MATERIAL SHOWN –
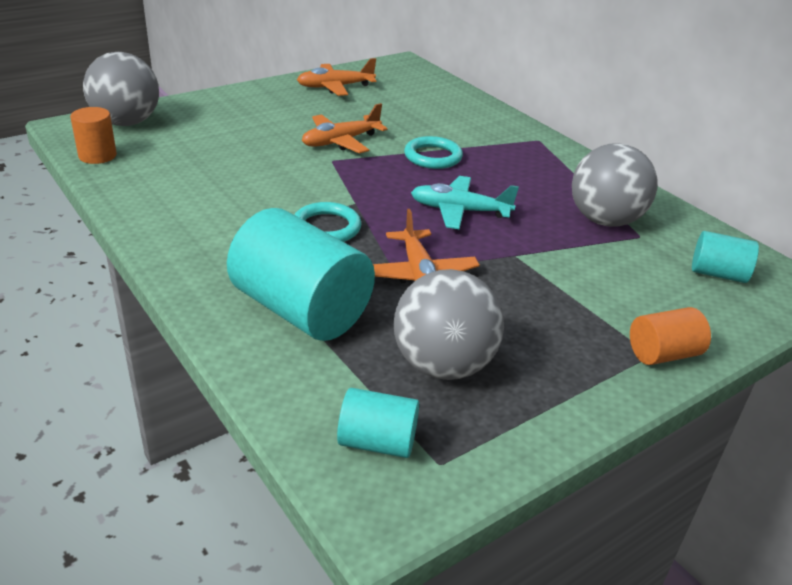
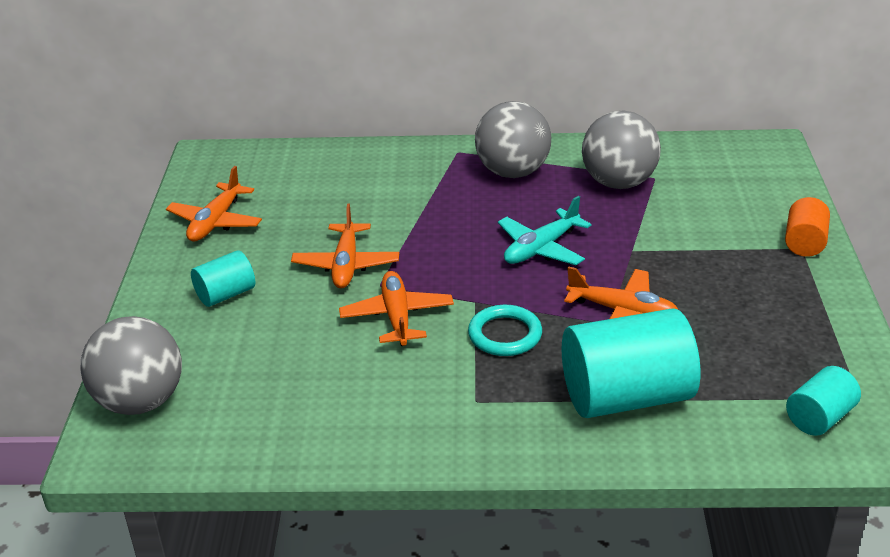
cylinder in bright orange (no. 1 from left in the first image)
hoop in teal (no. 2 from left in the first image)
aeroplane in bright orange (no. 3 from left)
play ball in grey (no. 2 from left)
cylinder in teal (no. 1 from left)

YOUR TASK – None of the pictures should appear, though every line of the data above must be reproduced exactly.

RESULT OF THIS EXERCISE –
cylinder in bright orange (no. 1 from left in the first image)
hoop in teal (no. 2 from left in the first image)
aeroplane in bright orange (no. 3 from left)
play ball in grey (no. 2 from left)
cylinder in teal (no. 1 from left)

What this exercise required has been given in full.